▸ **DATA TO PROCESS**:

****************************************

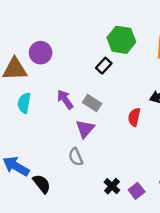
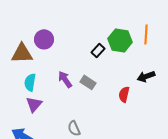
green hexagon: (121, 40) -> (120, 40), moved
purple triangle: (85, 129) -> (34, 104), moved

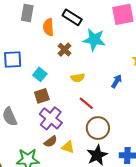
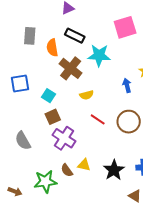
brown cross: (64, 50) -> (71, 68), size x1.6
blue arrow: (117, 81) -> (127, 85), moved, turned -40
brown circle: (98, 128) -> (129, 122), moved
brown semicircle: (51, 142) -> (67, 170), moved, turned 96

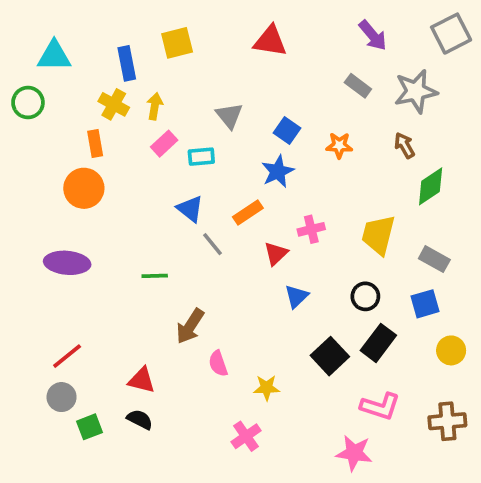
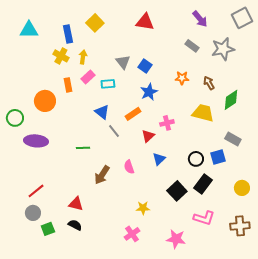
yellow square: (177, 43) -> (95, 23), turned -30
green circle: (28, 103) -> (15, 118), moved
blue square: (287, 130) -> (145, 66), moved
orange rectangle: (95, 144) -> (68, 85), moved
brown arrow: (404, 145) -> (209, 83), moved
yellow trapezoid: (378, 235) -> (203, 113), moved, turned 90
blue square: (425, 304) -> (218, 157), moved
pink semicircle: (218, 363) -> (129, 167), moved
pink star: (354, 453) -> (176, 239), moved

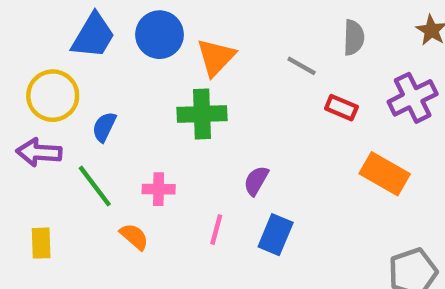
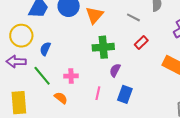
red rectangle: (341, 108) -> (141, 42), moved, turned -64
green cross: (202, 114) -> (103, 47), moved
yellow rectangle: (41, 243) -> (19, 103), size x1.6

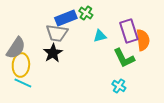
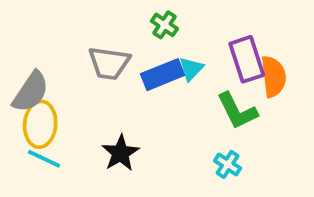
blue rectangle: (66, 18) -> (163, 75), moved
cyan triangle: (100, 36) -> (191, 69), turned -32
black star: (53, 53) -> (120, 153), moved

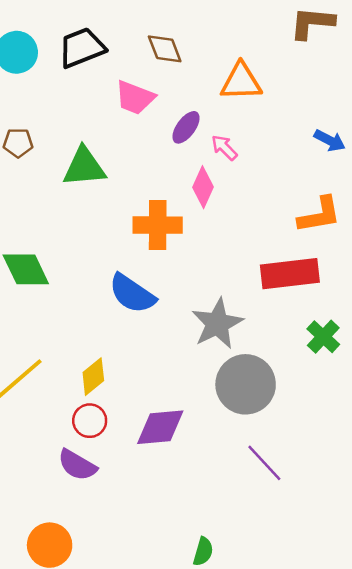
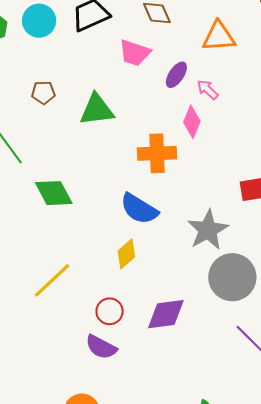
yellow diamond: (93, 377) -> (126, 254), moved

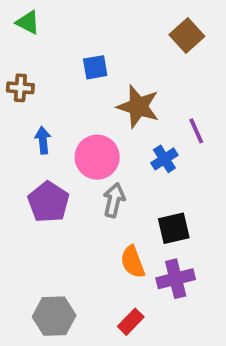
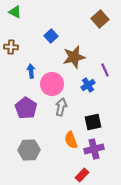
blue square: (95, 67) -> (51, 36), turned -32
brown star: (138, 107) -> (74, 57), turned -30
blue arrow: (43, 140) -> (31, 71), moved
gray hexagon: (54, 316) -> (29, 150), moved
red rectangle: (131, 322) -> (82, 175), moved

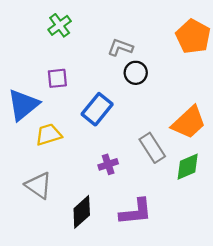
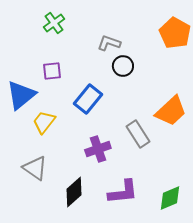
yellow trapezoid: (49, 135) -> (44, 122), turned -35
purple cross: (108, 164) -> (98, 149), size x1.4
green diamond: (188, 167) -> (170, 198), moved

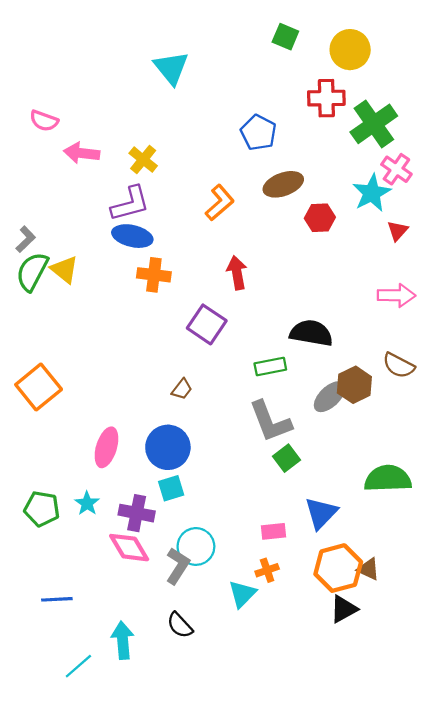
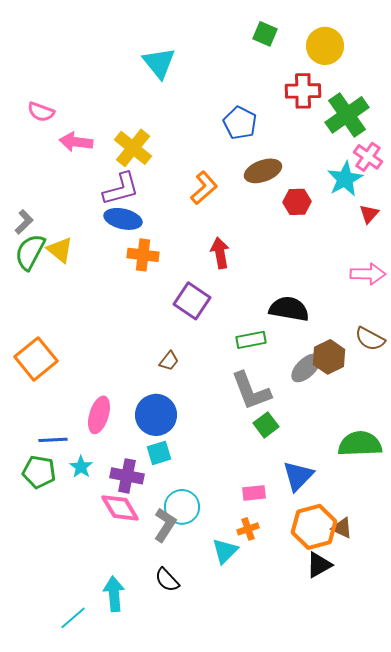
yellow cross: (143, 160) -> (133, 148), size x1.4
blue line: (57, 599) -> (53, 440), moved

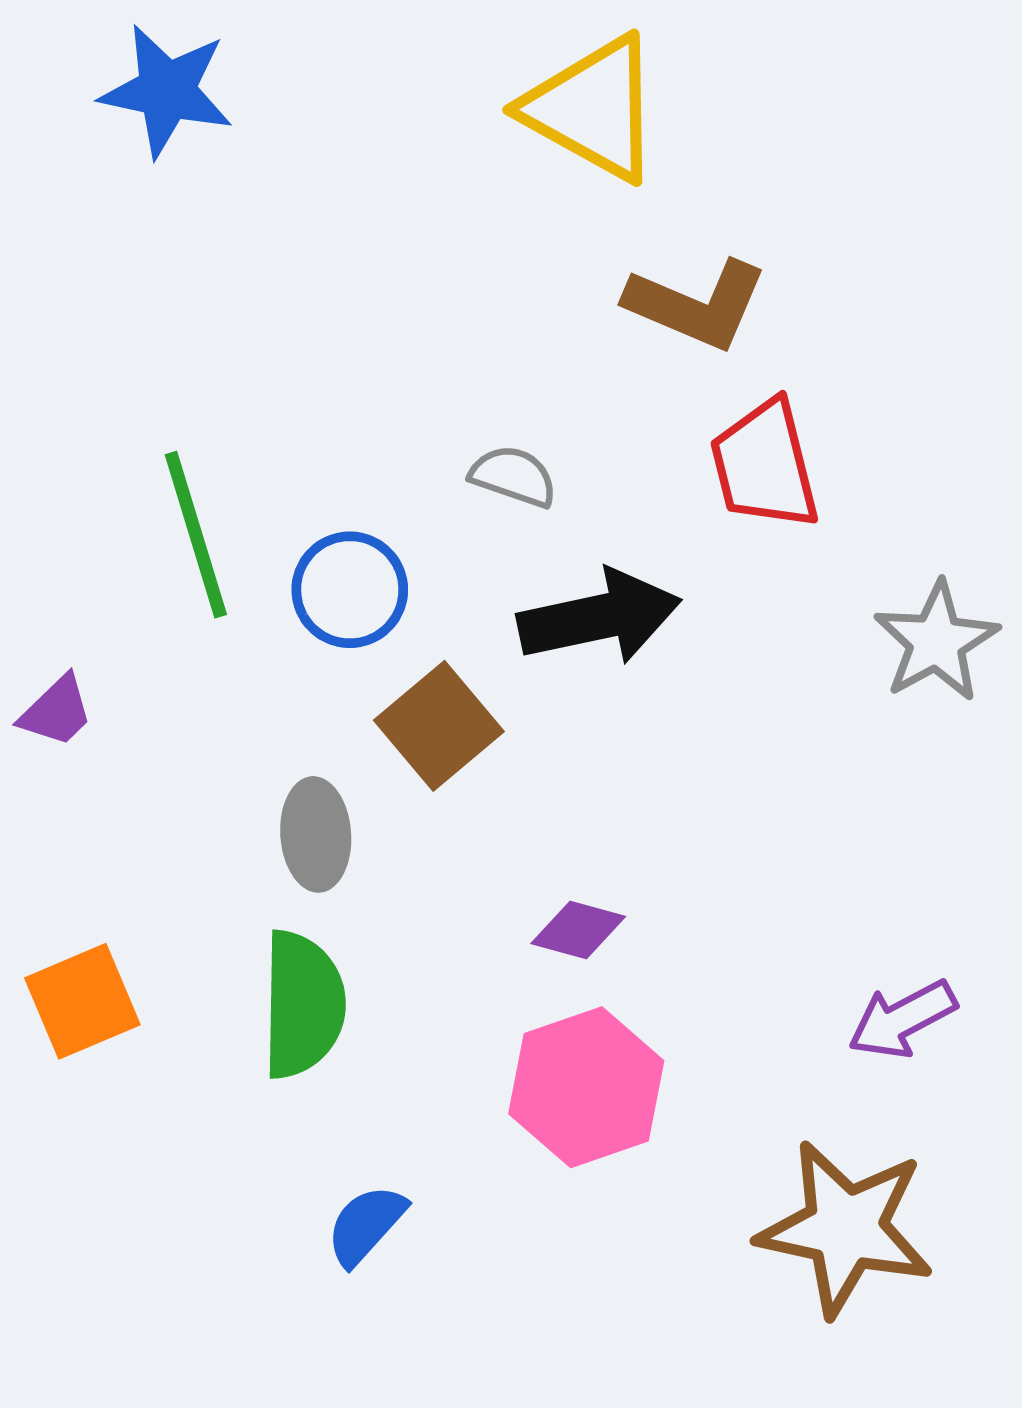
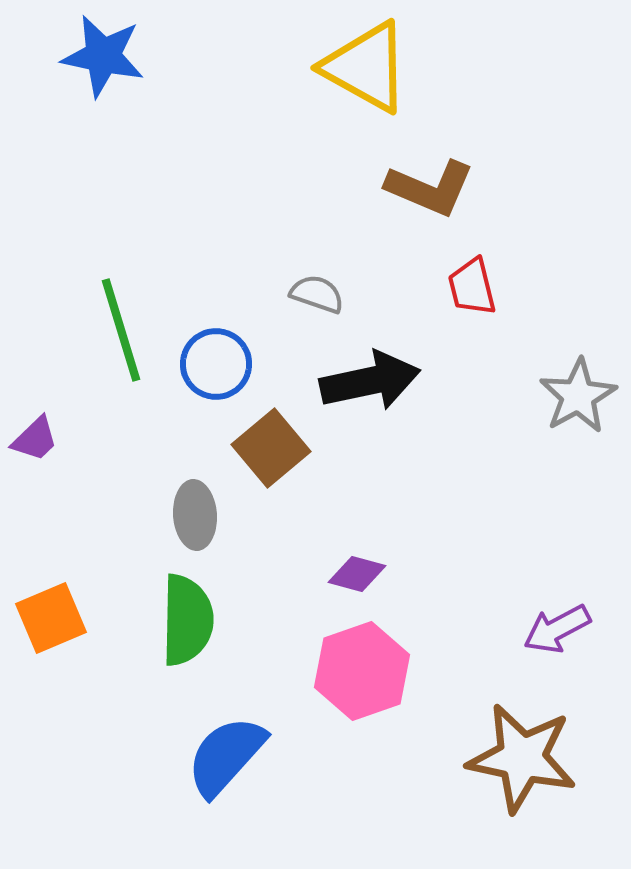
red trapezoid: (765, 465) -> (472, 287), size x0.7
blue semicircle: (366, 1225) -> (226, 756), size x1.6

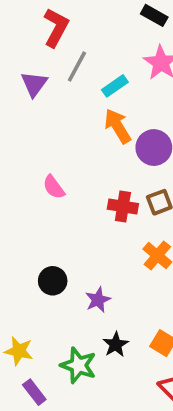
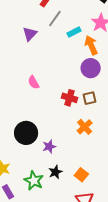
purple triangle: (34, 84) -> (30, 34), moved
orange arrow: (118, 126) -> (91, 45), moved
black circle: (53, 281) -> (26, 133), size x1.5

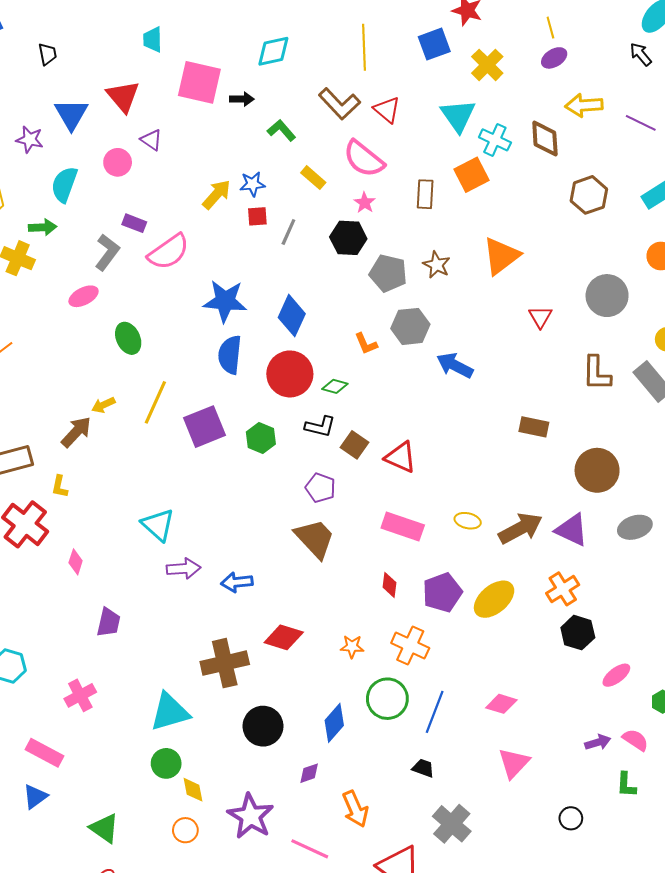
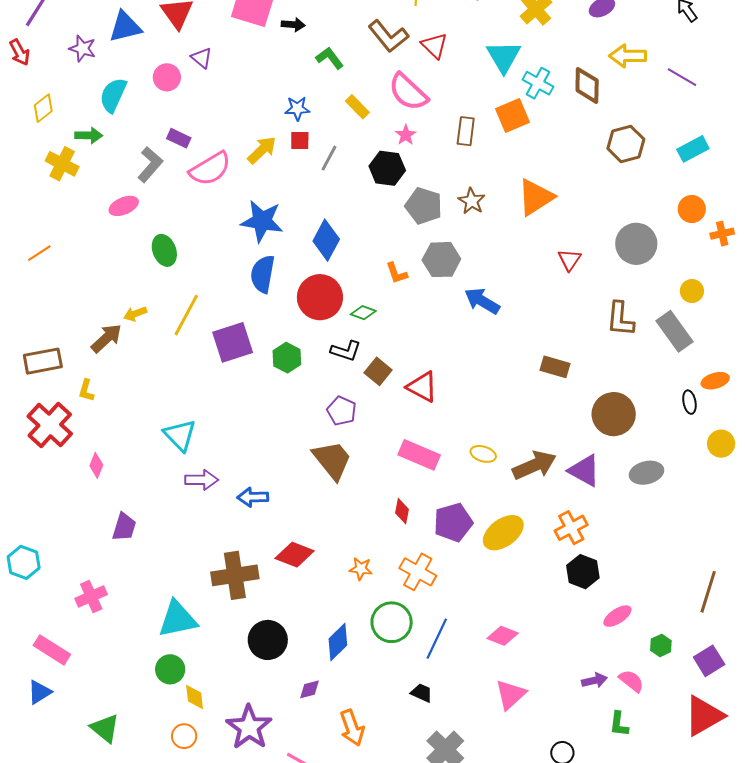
blue triangle: (71, 114) -> (125, 27), turned 42
yellow arrow: (217, 194) -> (262, 150), moved

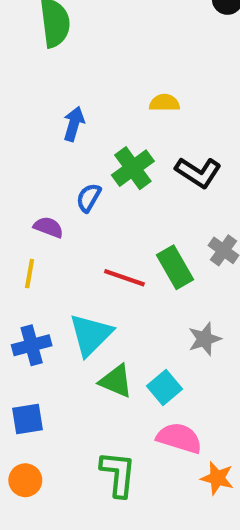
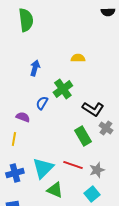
black L-shape: (198, 172) -> (93, 109), moved
red line: (124, 278) -> (73, 165), moved
cyan square: (164, 387) -> (92, 194), moved

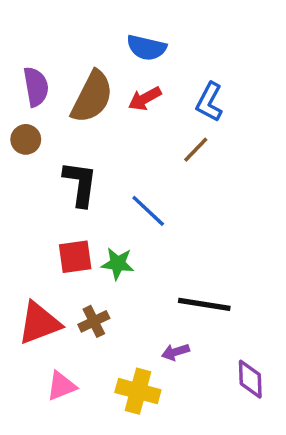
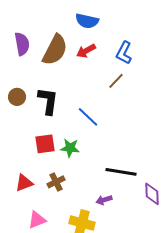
brown circle: (26, 139) -> (17, 97), moved
red triangle: (39, 323) -> (24, 183), size x0.7
purple diamond: (250, 379) -> (152, 194), moved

****************************************

▸ **ASSIGNMENT**:
The line that contains "blue semicircle: (366, 1225)" begins the range and the last line of the entries ends it; print that range exactly, without pictures.

▸ **SOLUTION FOR THIS PROBLEM**:
blue semicircle: (366, 1225) -> (226, 756), size x1.6

purple triangle: (34, 84) -> (30, 34), moved
orange arrow: (118, 126) -> (91, 45), moved
black circle: (53, 281) -> (26, 133), size x1.5

blue triangle: (71, 114) -> (125, 27), turned 42
yellow arrow: (217, 194) -> (262, 150), moved

black L-shape: (198, 172) -> (93, 109), moved
red line: (124, 278) -> (73, 165), moved
cyan square: (164, 387) -> (92, 194), moved

brown circle: (26, 139) -> (17, 97), moved
red triangle: (39, 323) -> (24, 183), size x0.7
purple diamond: (250, 379) -> (152, 194), moved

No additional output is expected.